**EXERCISE BRIEF**
Retype, please, the listing from its opening line through the line that contains "R3: 1.5k (N6, N9) -> 1.5k (+24V, N9)", both included, without the pictures.
============================================================
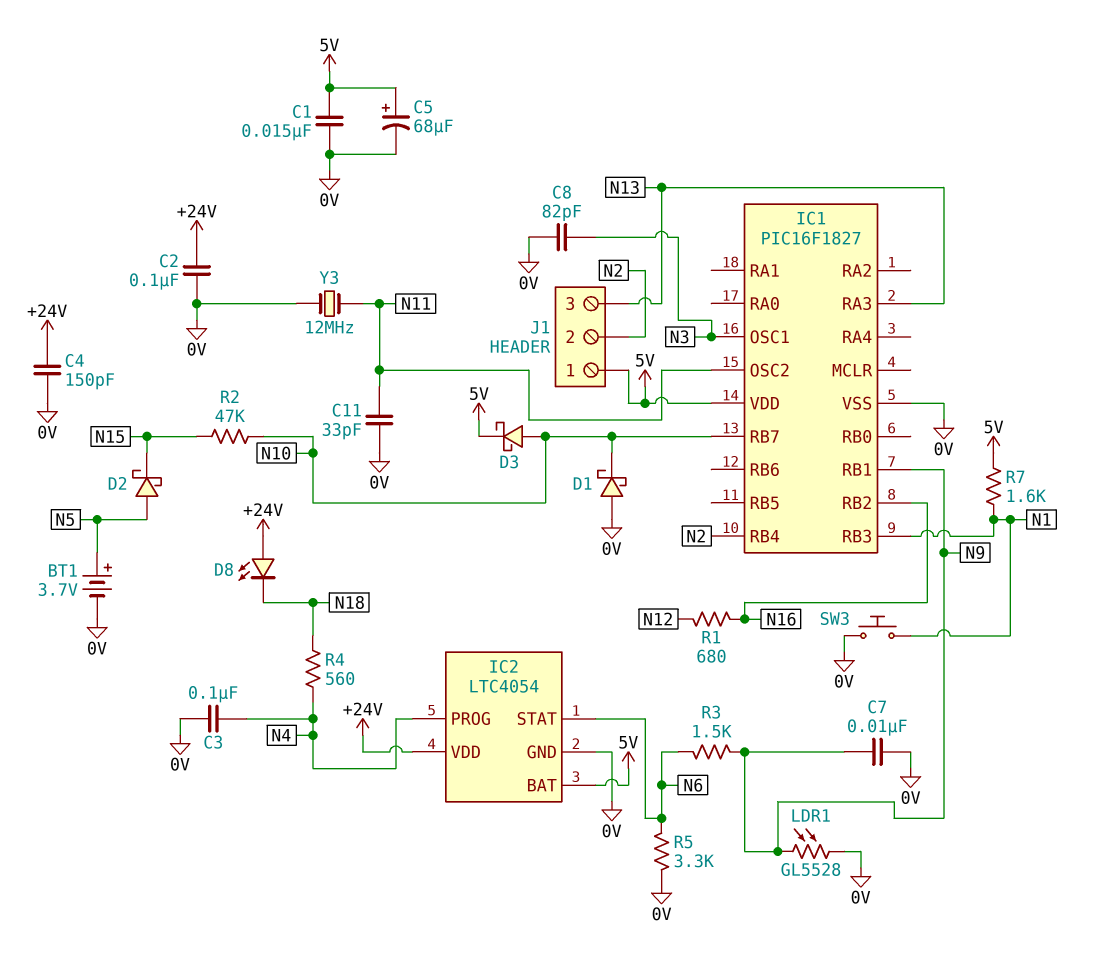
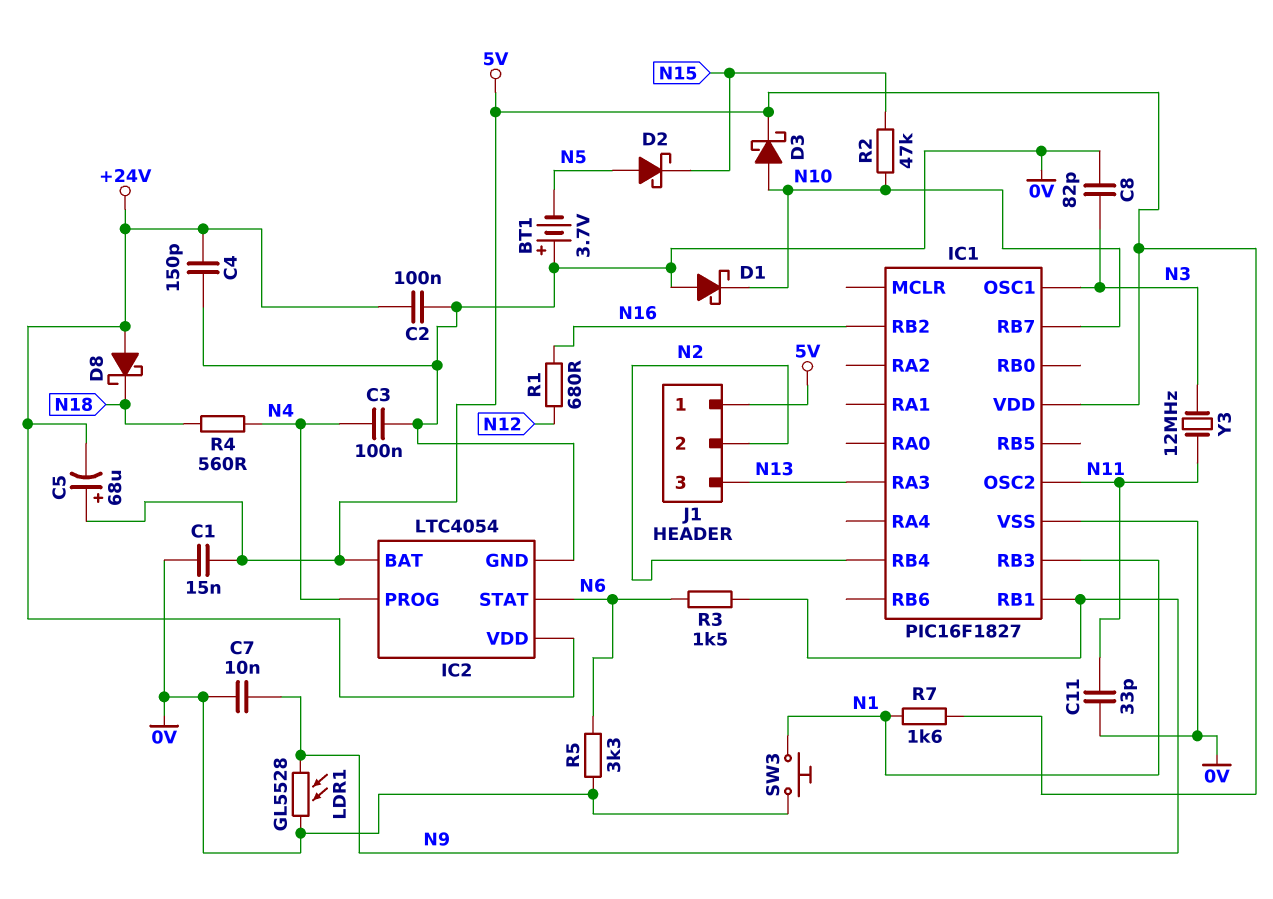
BT1: 3.7V (plus N5, minus 0V) -> 3.7V (plus 0V, minus N5)
C5: 68uF (plus 5V, minus 0V) -> 68uF (plus 5V, minus +24V)
D8: LED (A +24V, K N18) -> schottky (A +24V, K N18)
Y3: 12MHz (0V, N11) -> 12MHz (N3, N11)

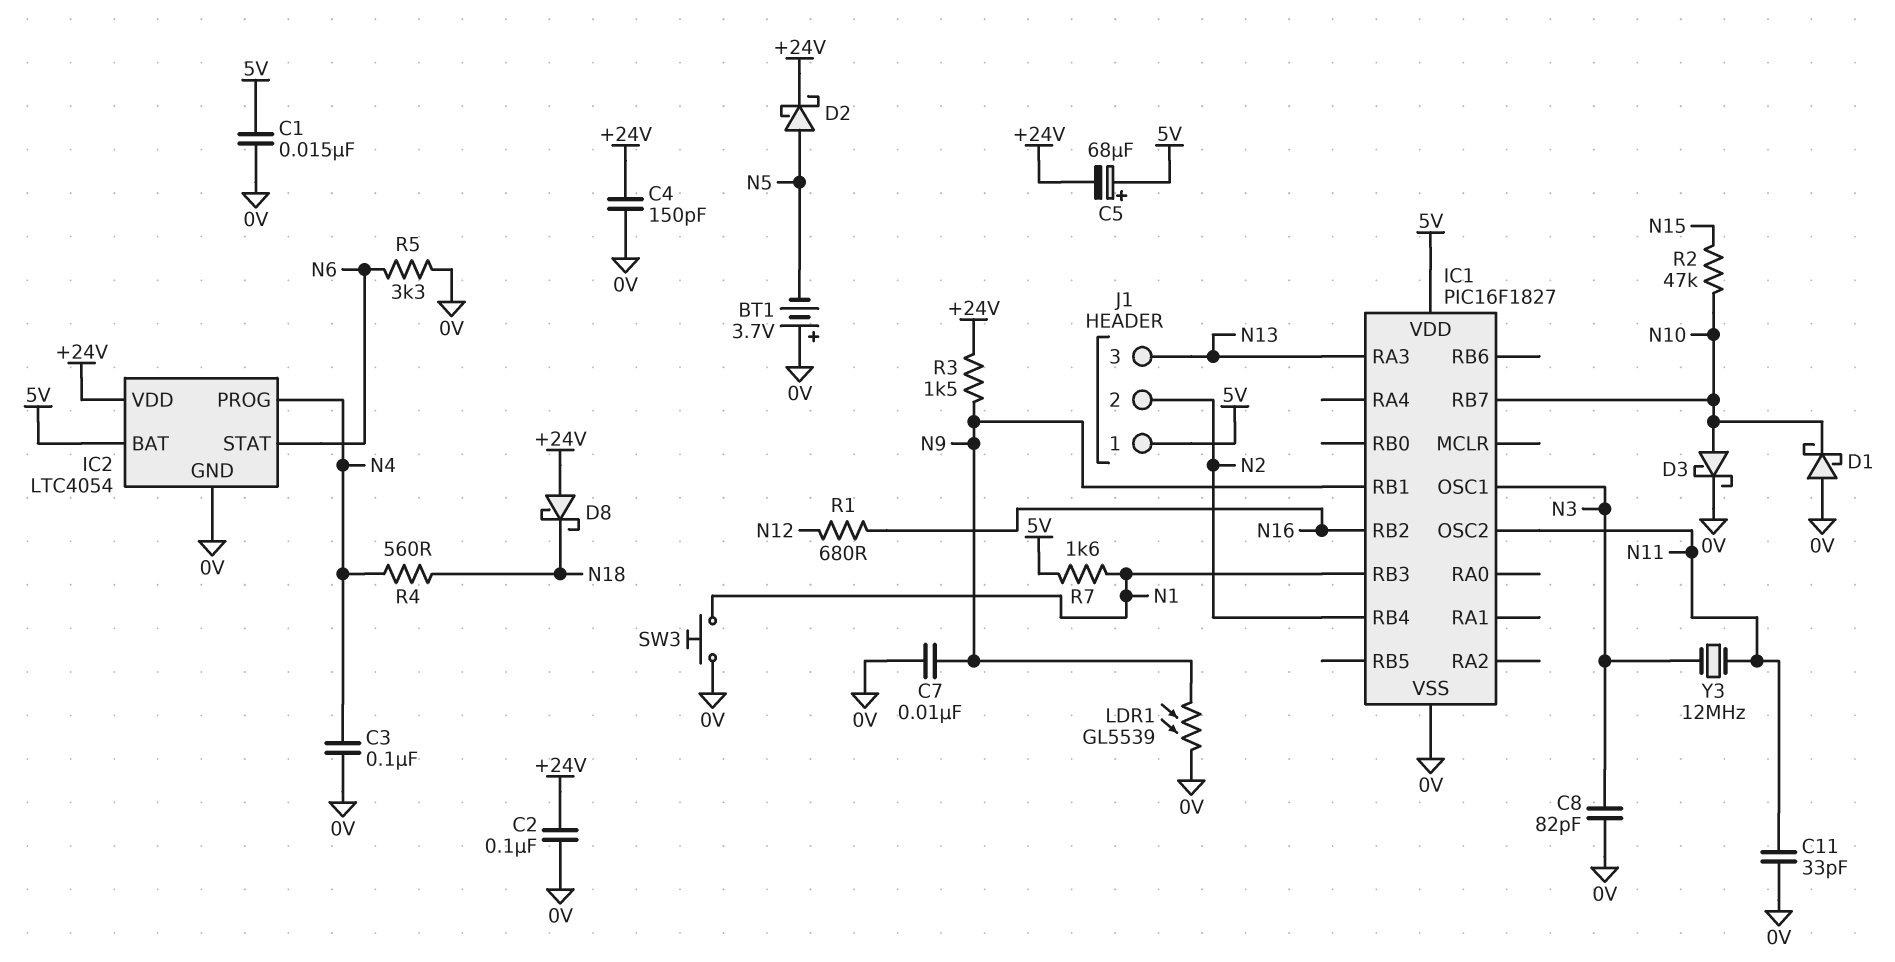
D2: schottky (A N5, K N15) -> schottky (A N5, K +24V)
D3: schottky (A N10, K 5V) -> schottky (A N10, K 0V)
LDR1: GL5528 (0V, N9) -> GL5539 (0V, N9)
R3: 1.5k (N6, N9) -> 1.5k (+24V, N9)

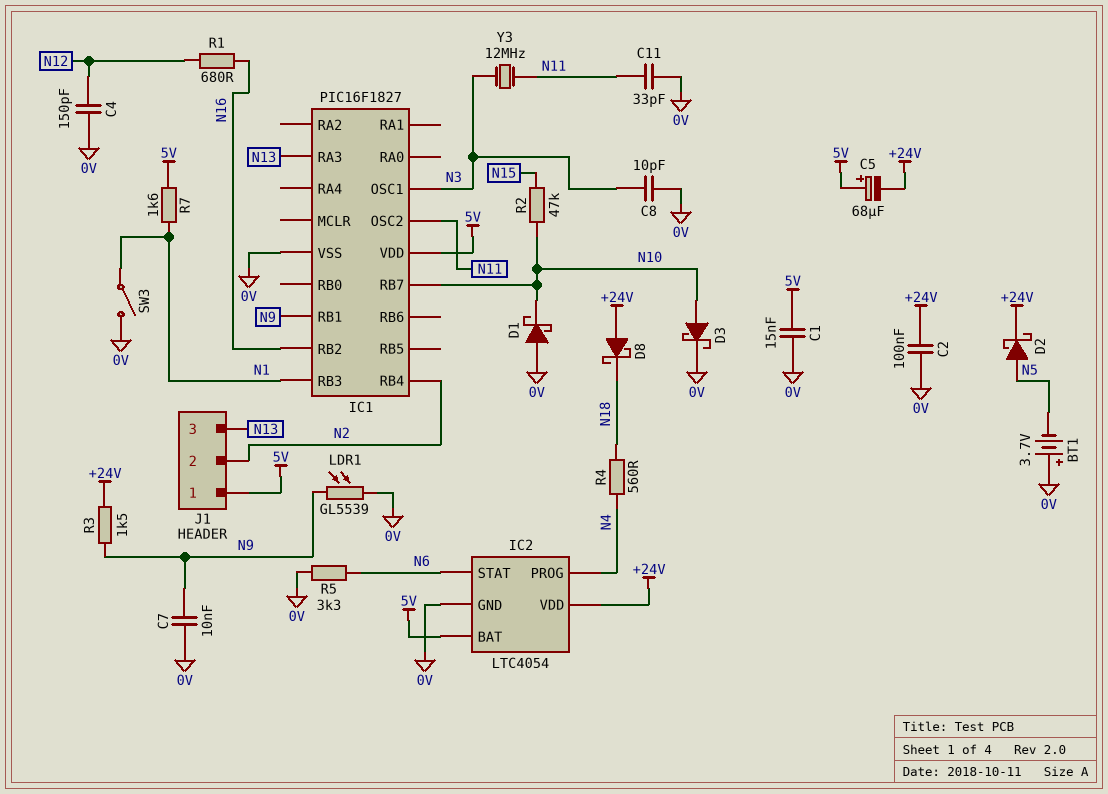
C3: 100nF (0V, N4) -> none
C4: 150pF (+24V, 0V) -> 150pF (0V, N12)
C8: 82pF (0V, N3) -> 10pF (0V, N3)
SW3: button (0V, N1) -> switch (0V, N1)

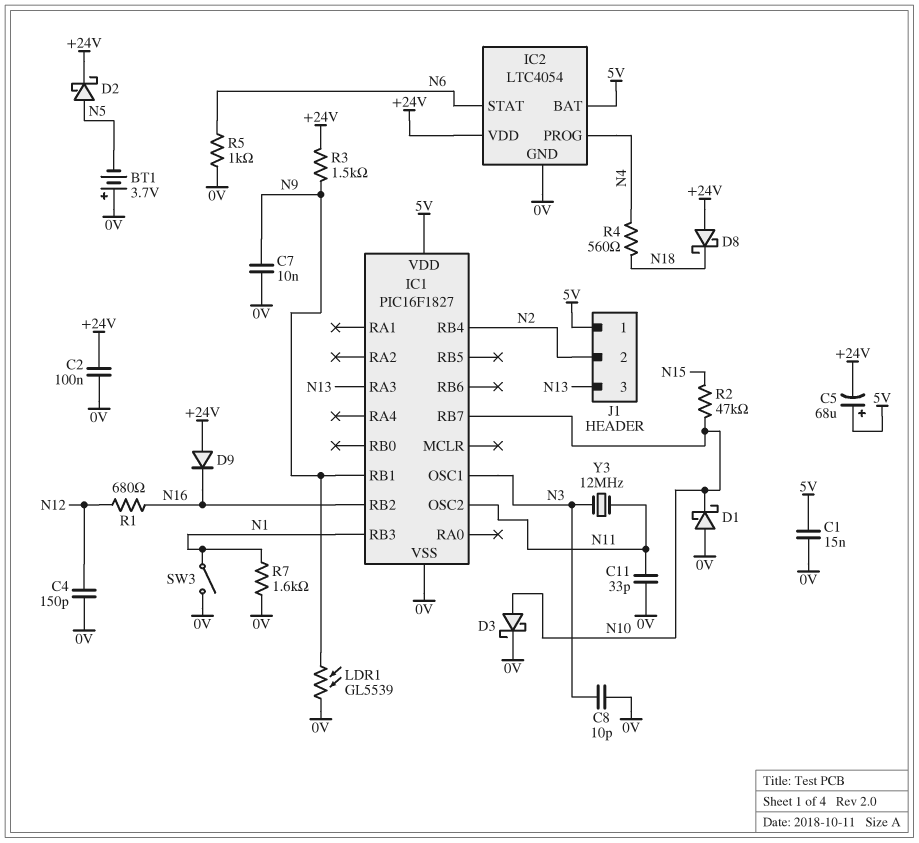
D9: none -> diode (A +24V, K N16)
R5: 3.3k (0V, N6) -> 1k (0V, N6)
R7: 1.6k (5V, N1) -> 1.6k (0V, N1)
============================================================
**RESULT BELOW**
BT1: 3.7V (plus N5, minus 0V) -> 3.7V (plus 0V, minus N5)
C5: 68uF (plus 5V, minus 0V) -> 68uF (plus 5V, minus +24V)
D8: LED (A +24V, K N18) -> schottky (A +24V, K N18)
Y3: 12MHz (0V, N11) -> 12MHz (N3, N11)

D2: schottky (A N5, K N15) -> schottky (A N5, K +24V)
D3: schottky (A N10, K 5V) -> schottky (A N10, K 0V)
LDR1: GL5528 (0V, N9) -> GL5539 (0V, N9)
R3: 1.5k (N6, N9) -> 1.5k (+24V, N9)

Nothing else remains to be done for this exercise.